Dataset records —
★ ★ ★ ★ ★ ★ ★

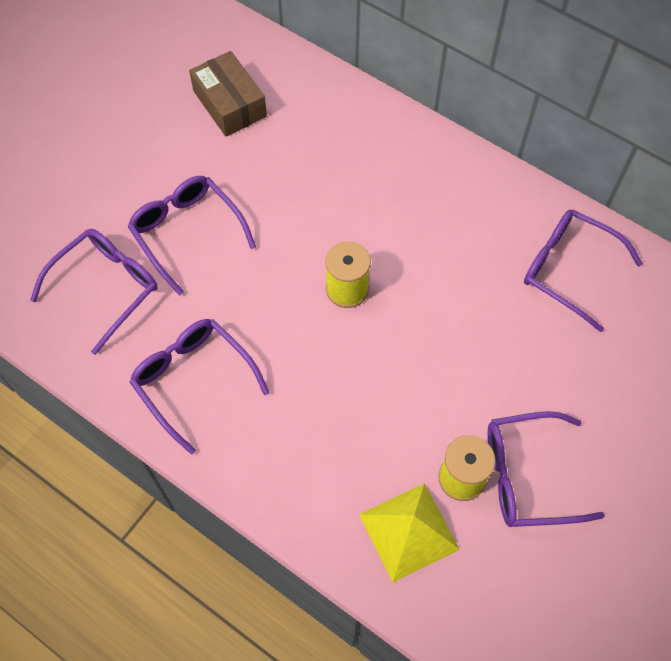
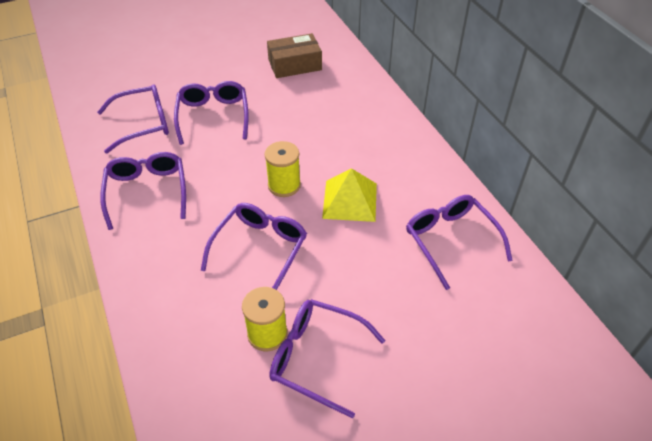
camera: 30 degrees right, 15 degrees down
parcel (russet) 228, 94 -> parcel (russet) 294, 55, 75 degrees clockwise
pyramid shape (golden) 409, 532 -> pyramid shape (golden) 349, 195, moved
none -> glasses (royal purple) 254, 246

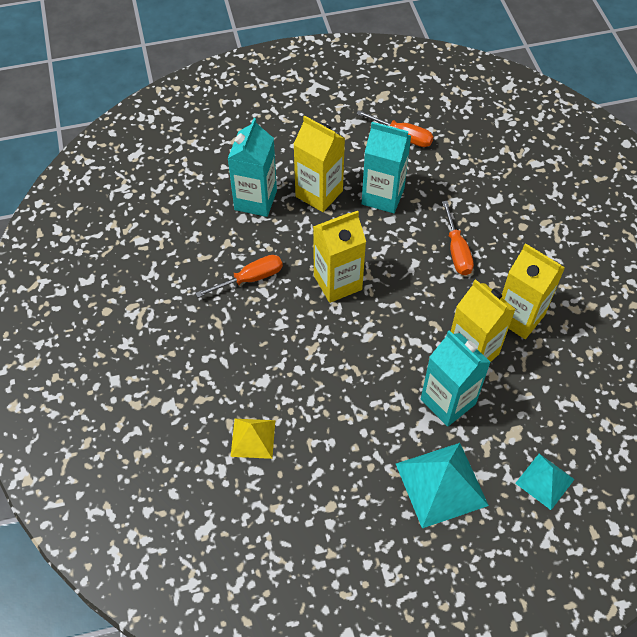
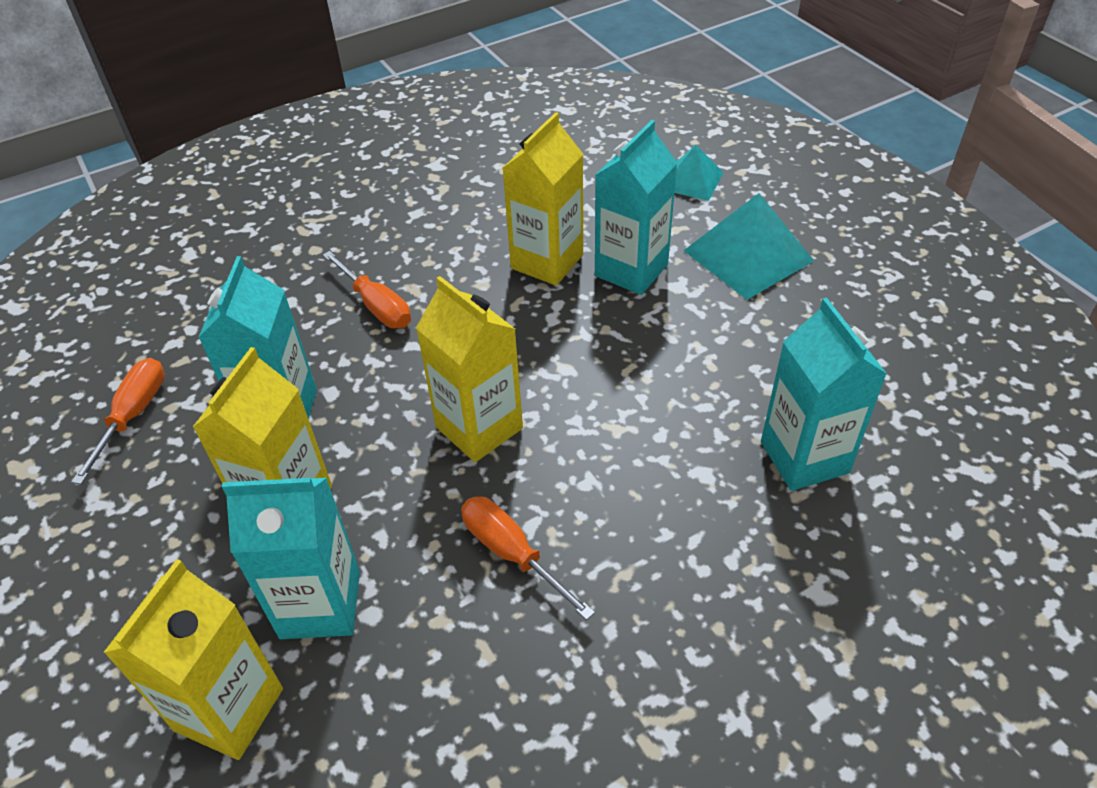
camera: 105 degrees left, 10 degrees down
hand screwdriver (bright orange) 458, 238 -> hand screwdriver (bright orange) 367, 290, 75 degrees clockwise
carton (golden) 533, 291 -> carton (golden) 193, 659, moved
pyramid shape (golden) 253, 439 -> carton (aqua) 824, 394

★ ★ ★ ★ ★ ★ ★

Exercise details — After removing the pictures, repeat the remaining records exactly.

Exercise result —
camera: 30 degrees right, 15 degrees down
parcel (russet) 228, 94 -> parcel (russet) 294, 55, 75 degrees clockwise
pyramid shape (golden) 409, 532 -> pyramid shape (golden) 349, 195, moved
none -> glasses (royal purple) 254, 246

camera: 105 degrees left, 10 degrees down
hand screwdriver (bright orange) 458, 238 -> hand screwdriver (bright orange) 367, 290, 75 degrees clockwise
carton (golden) 533, 291 -> carton (golden) 193, 659, moved
pyramid shape (golden) 253, 439 -> carton (aqua) 824, 394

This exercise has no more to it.